_Aim of the task_.
The entries that follow must be given again exactly, with the pictures excluded.

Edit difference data
--------

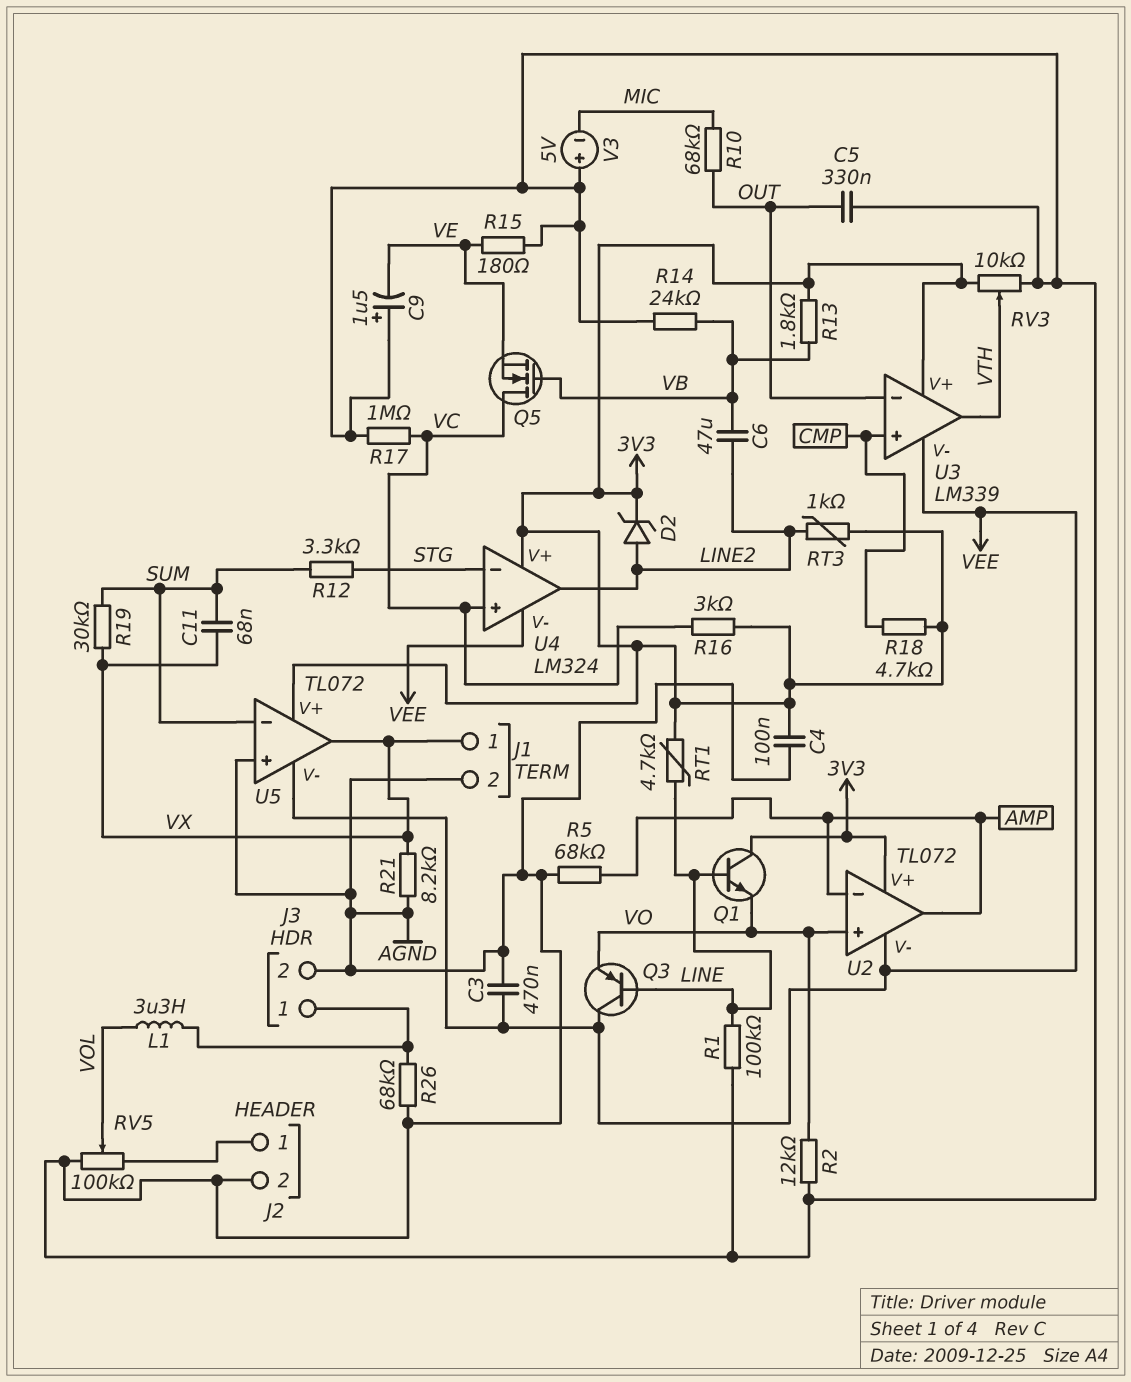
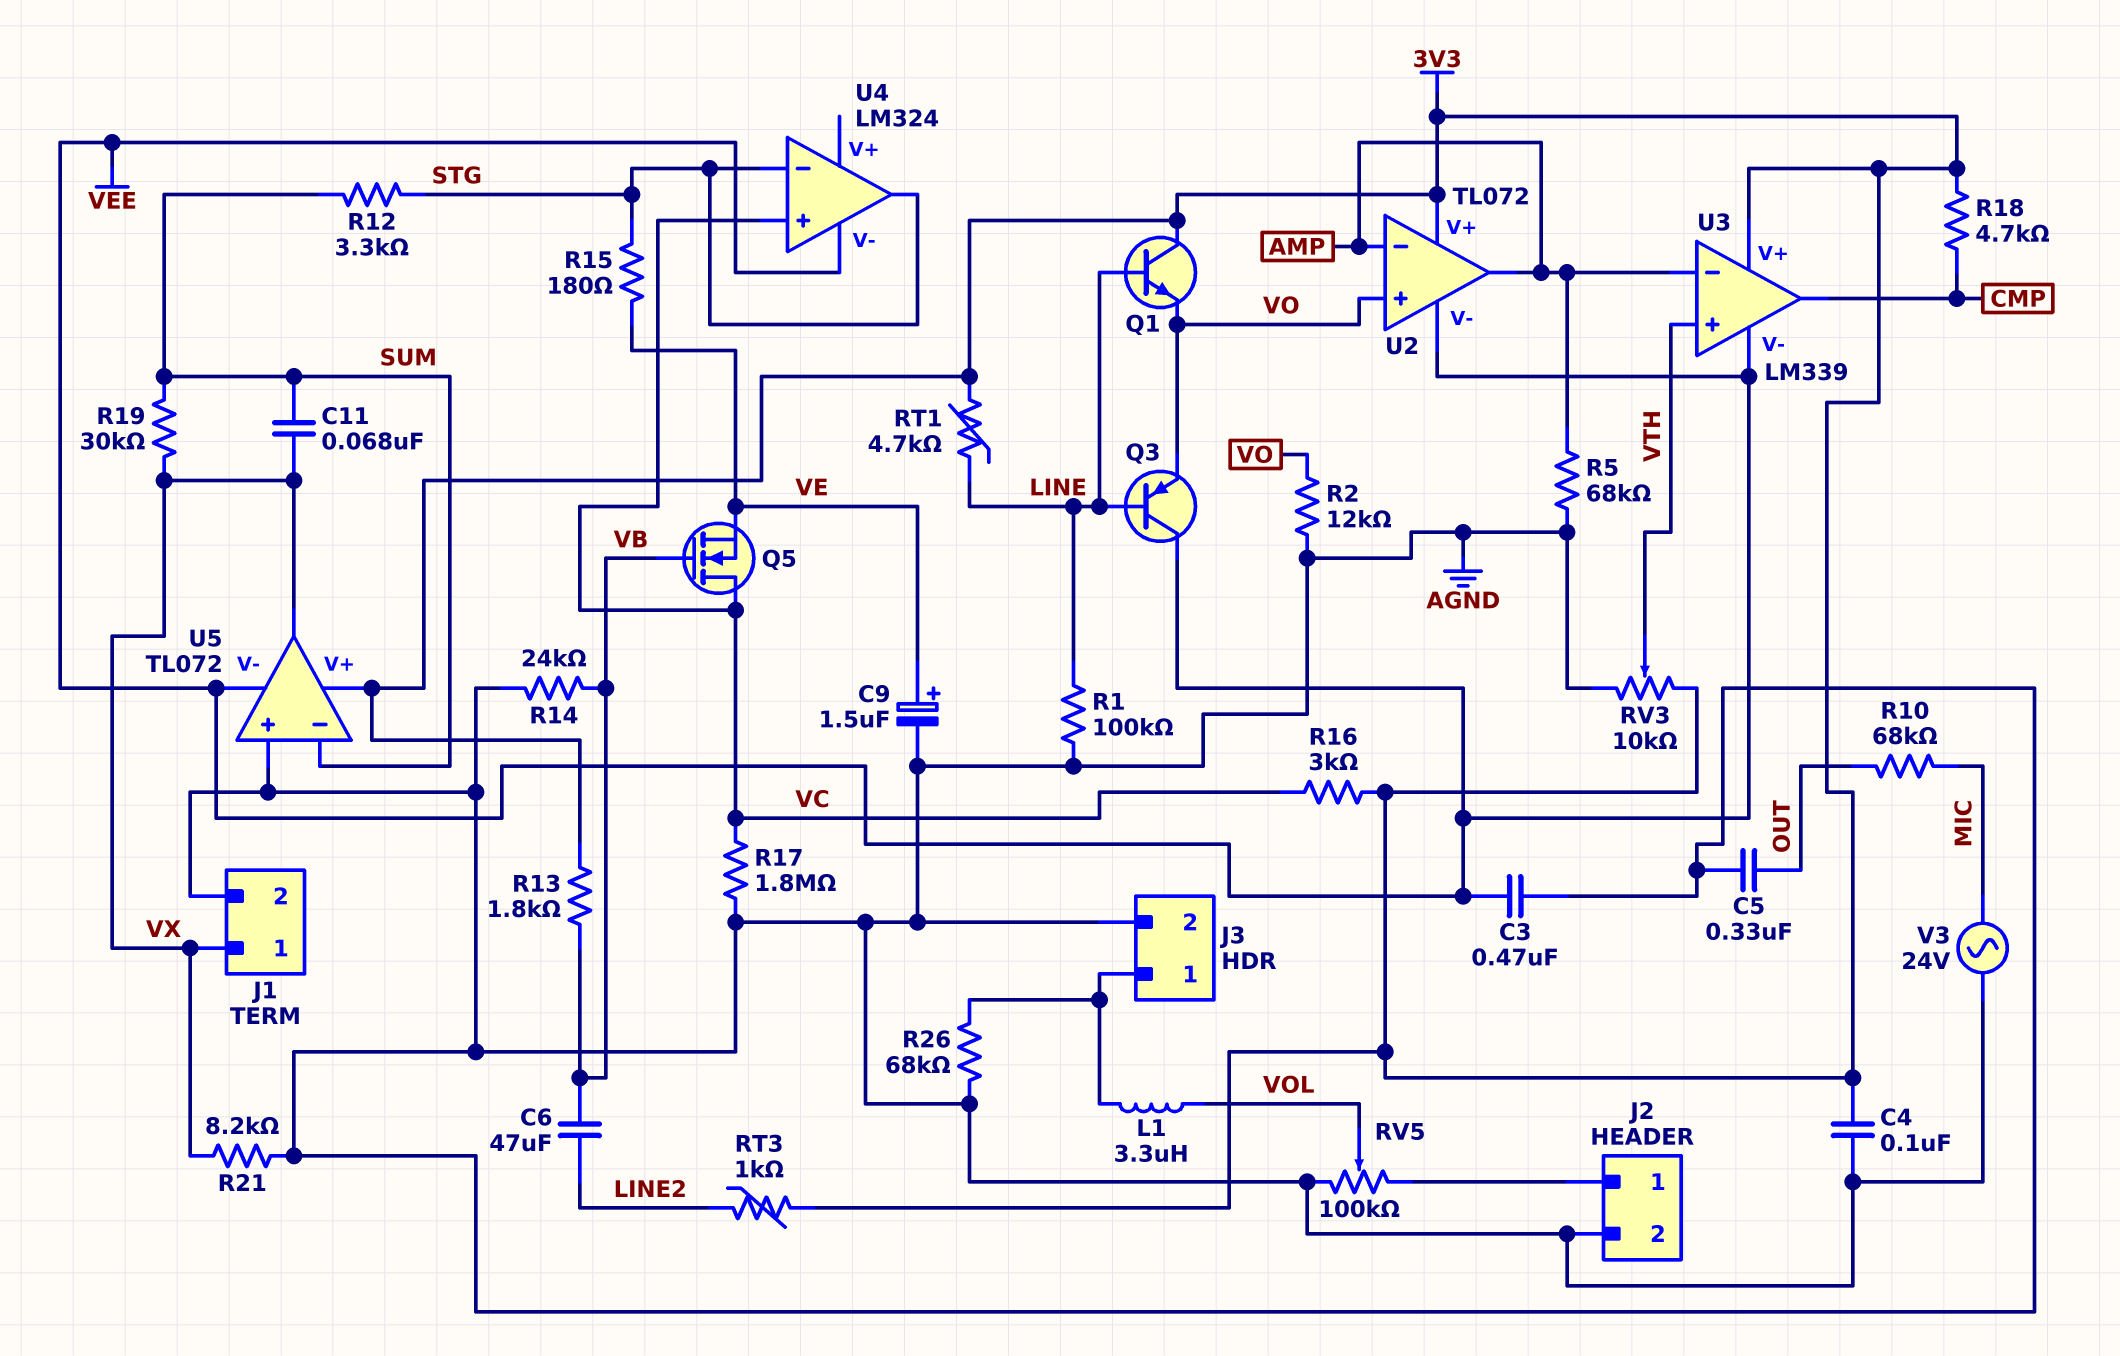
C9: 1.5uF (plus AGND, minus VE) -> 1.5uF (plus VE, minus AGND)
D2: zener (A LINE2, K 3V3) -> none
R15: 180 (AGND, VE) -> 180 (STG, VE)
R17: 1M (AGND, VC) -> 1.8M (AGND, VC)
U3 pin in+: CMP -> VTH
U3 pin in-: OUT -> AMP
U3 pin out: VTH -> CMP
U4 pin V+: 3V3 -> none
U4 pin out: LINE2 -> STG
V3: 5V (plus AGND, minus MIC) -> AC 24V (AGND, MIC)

--------

_Solution for this exercise_.
C9: 1.5uF (plus AGND, minus VE) -> 1.5uF (plus VE, minus AGND)
D2: zener (A LINE2, K 3V3) -> none
R15: 180 (AGND, VE) -> 180 (STG, VE)
R17: 1M (AGND, VC) -> 1.8M (AGND, VC)
U3 pin in+: CMP -> VTH
U3 pin in-: OUT -> AMP
U3 pin out: VTH -> CMP
U4 pin V+: 3V3 -> none
U4 pin out: LINE2 -> STG
V3: 5V (plus AGND, minus MIC) -> AC 24V (AGND, MIC)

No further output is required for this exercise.